(Saved data entries)
· · · ·

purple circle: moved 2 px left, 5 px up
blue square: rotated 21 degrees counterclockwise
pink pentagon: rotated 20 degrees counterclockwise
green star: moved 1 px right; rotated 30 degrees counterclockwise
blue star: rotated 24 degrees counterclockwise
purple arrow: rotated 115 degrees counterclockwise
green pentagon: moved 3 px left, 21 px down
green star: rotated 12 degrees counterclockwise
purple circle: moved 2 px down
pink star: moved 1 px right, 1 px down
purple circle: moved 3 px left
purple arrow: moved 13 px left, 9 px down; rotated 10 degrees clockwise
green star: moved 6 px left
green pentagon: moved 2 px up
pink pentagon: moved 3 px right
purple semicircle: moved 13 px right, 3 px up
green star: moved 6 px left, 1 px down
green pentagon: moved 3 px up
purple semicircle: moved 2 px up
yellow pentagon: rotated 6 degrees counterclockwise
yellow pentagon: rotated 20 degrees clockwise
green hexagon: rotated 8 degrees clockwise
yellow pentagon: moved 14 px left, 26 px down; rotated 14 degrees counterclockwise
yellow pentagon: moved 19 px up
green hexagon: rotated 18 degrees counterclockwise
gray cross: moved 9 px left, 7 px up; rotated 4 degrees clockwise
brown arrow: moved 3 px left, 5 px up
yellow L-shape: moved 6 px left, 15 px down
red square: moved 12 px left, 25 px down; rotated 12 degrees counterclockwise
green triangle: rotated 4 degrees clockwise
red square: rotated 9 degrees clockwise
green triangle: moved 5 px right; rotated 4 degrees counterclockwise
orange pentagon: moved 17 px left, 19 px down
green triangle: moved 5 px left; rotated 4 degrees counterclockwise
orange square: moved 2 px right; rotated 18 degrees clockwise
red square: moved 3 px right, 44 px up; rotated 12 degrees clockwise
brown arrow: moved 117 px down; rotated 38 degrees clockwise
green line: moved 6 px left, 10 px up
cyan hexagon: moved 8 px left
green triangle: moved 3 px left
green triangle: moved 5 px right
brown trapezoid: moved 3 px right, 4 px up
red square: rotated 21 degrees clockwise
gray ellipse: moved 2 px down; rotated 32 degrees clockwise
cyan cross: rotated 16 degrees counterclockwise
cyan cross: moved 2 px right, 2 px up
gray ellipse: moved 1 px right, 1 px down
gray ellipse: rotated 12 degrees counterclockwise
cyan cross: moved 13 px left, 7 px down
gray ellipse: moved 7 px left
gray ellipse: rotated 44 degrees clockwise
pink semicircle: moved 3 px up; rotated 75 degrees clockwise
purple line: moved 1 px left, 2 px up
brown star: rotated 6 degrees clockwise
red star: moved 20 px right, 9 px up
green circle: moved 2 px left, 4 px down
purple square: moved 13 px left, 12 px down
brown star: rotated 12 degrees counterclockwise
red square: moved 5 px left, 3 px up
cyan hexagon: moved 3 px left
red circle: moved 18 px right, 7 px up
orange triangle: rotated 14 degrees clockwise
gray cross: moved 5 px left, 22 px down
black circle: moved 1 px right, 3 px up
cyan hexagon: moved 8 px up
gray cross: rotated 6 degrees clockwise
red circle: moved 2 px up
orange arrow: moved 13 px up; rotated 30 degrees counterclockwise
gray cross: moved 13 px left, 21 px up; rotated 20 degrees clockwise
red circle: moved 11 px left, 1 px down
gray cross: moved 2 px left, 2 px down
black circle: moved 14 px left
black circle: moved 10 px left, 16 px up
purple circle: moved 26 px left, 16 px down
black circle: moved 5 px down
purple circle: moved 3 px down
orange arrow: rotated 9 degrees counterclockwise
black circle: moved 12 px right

· · · ·

Render every one of the records above as a numbered list, with blank lines left out.

- _Exercise result_:
1. purple circle: moved 2 px left, 5 px up
2. blue square: rotated 21 degrees counterclockwise
3. pink pentagon: rotated 20 degrees counterclockwise
4. green star: moved 1 px right; rotated 30 degrees counterclockwise
5. blue star: rotated 24 degrees counterclockwise
6. purple arrow: rotated 115 degrees counterclockwise
7. green pentagon: moved 3 px left, 21 px down
8. green star: rotated 12 degrees counterclockwise
9. purple circle: moved 2 px down
10. pink star: moved 1 px right, 1 px down
11. purple circle: moved 3 px left
12. purple arrow: moved 13 px left, 9 px down; rotated 10 degrees clockwise
13. green star: moved 6 px left
14. green pentagon: moved 2 px up
15. pink pentagon: moved 3 px right
16. purple semicircle: moved 13 px right, 3 px up
17. green star: moved 6 px left, 1 px down
18. green pentagon: moved 3 px up
19. purple semicircle: moved 2 px up
20. yellow pentagon: rotated 6 degrees counterclockwise
21. yellow pentagon: rotated 20 degrees clockwise
22. green hexagon: rotated 8 degrees clockwise
23. yellow pentagon: moved 14 px left, 26 px down; rotated 14 degrees counterclockwise
24. yellow pentagon: moved 19 px up
25. green hexagon: rotated 18 degrees counterclockwise
26. gray cross: moved 9 px left, 7 px up; rotated 4 degrees clockwise
27. brown arrow: moved 3 px left, 5 px up
28. yellow L-shape: moved 6 px left, 15 px down
29. red square: moved 12 px left, 25 px down; rotated 12 degrees counterclockwise
30. green triangle: rotated 4 degrees clockwise
31. red square: rotated 9 degrees clockwise
32. green triangle: moved 5 px right; rotated 4 degrees counterclockwise
33. orange pentagon: moved 17 px left, 19 px down
34. green triangle: moved 5 px left; rotated 4 degrees counterclockwise
35. orange square: moved 2 px right; rotated 18 degrees clockwise
36. red square: moved 3 px right, 44 px up; rotated 12 degrees clockwise
37. brown arrow: moved 117 px down; rotated 38 degrees clockwise
38. green line: moved 6 px left, 10 px up
39. cyan hexagon: moved 8 px left
40. green triangle: moved 3 px left
41. green triangle: moved 5 px right
42. brown trapezoid: moved 3 px right, 4 px up
43. red square: rotated 21 degrees clockwise
44. gray ellipse: moved 2 px down; rotated 32 degrees clockwise
45. cyan cross: rotated 16 degrees counterclockwise
46. cyan cross: moved 2 px right, 2 px up
47. gray ellipse: moved 1 px right, 1 px down
48. gray ellipse: rotated 12 degrees counterclockwise
49. cyan cross: moved 13 px left, 7 px down
50. gray ellipse: moved 7 px left
51. gray ellipse: rotated 44 degrees clockwise
52. pink semicircle: moved 3 px up; rotated 75 degrees clockwise
53. purple line: moved 1 px left, 2 px up
54. brown star: rotated 6 degrees clockwise
55. red star: moved 20 px right, 9 px up
56. green circle: moved 2 px left, 4 px down
57. purple square: moved 13 px left, 12 px down
58. brown star: rotated 12 degrees counterclockwise
59. red square: moved 5 px left, 3 px up
60. cyan hexagon: moved 3 px left
61. red circle: moved 18 px right, 7 px up
62. orange triangle: rotated 14 degrees clockwise
63. gray cross: moved 5 px left, 22 px down
64. black circle: moved 1 px right, 3 px up
65. cyan hexagon: moved 8 px up
66. gray cross: rotated 6 degrees clockwise
67. red circle: moved 2 px up
68. orange arrow: moved 13 px up; rotated 30 degrees counterclockwise
69. gray cross: moved 13 px left, 21 px up; rotated 20 degrees clockwise
70. red circle: moved 11 px left, 1 px down
71. gray cross: moved 2 px left, 2 px down
72. black circle: moved 14 px left
73. black circle: moved 10 px left, 16 px up
74. purple circle: moved 26 px left, 16 px down
75. black circle: moved 5 px down
76. purple circle: moved 3 px down
77. orange arrow: rotated 9 degrees counterclockwise
78. black circle: moved 12 px right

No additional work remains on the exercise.